● **What to work on**
In the entries between the line holding "Locate an element on the screen. The width" and the line holding "coordinates click(x=265, y=427).", inclusive, switch "thermos bottle" to "flask" and give back only those lines, with everything else unchanged.

● **Entries provided**
====================

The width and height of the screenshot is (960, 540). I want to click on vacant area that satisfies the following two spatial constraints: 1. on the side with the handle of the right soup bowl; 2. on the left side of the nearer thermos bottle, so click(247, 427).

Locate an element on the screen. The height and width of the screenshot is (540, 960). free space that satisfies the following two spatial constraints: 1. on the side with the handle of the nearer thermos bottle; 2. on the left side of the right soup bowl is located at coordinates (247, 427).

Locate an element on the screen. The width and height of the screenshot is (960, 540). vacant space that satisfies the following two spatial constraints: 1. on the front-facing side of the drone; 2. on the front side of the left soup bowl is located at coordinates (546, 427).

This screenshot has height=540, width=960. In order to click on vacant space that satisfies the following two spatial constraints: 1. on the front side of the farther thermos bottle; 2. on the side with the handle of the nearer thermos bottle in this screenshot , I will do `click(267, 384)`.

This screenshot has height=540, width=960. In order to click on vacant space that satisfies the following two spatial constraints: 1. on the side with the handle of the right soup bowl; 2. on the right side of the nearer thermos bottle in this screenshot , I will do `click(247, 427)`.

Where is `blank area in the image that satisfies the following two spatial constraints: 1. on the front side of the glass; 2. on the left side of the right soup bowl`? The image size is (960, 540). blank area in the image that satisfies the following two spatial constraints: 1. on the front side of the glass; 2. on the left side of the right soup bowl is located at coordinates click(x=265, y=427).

====================

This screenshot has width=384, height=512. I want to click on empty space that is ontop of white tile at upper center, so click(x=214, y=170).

====================

● **Written answer**
Locate an element on the screen. The width and height of the screenshot is (960, 540). vacant space that satisfies the following two spatial constraints: 1. on the front-facing side of the drone; 2. on the front side of the left soup bowl is located at coordinates (546, 427).

This screenshot has height=540, width=960. In order to click on vacant space that satisfies the following two spatial constraints: 1. on the front side of the farther flask; 2. on the side with the handle of the nearer flask in this screenshot , I will do `click(267, 384)`.

This screenshot has height=540, width=960. In order to click on vacant space that satisfies the following two spatial constraints: 1. on the side with the handle of the right soup bowl; 2. on the right side of the nearer flask in this screenshot , I will do `click(247, 427)`.

Where is `blank area in the image that satisfies the following two spatial constraints: 1. on the front side of the glass; 2. on the left side of the right soup bowl`? The image size is (960, 540). blank area in the image that satisfies the following two spatial constraints: 1. on the front side of the glass; 2. on the left side of the right soup bowl is located at coordinates click(x=265, y=427).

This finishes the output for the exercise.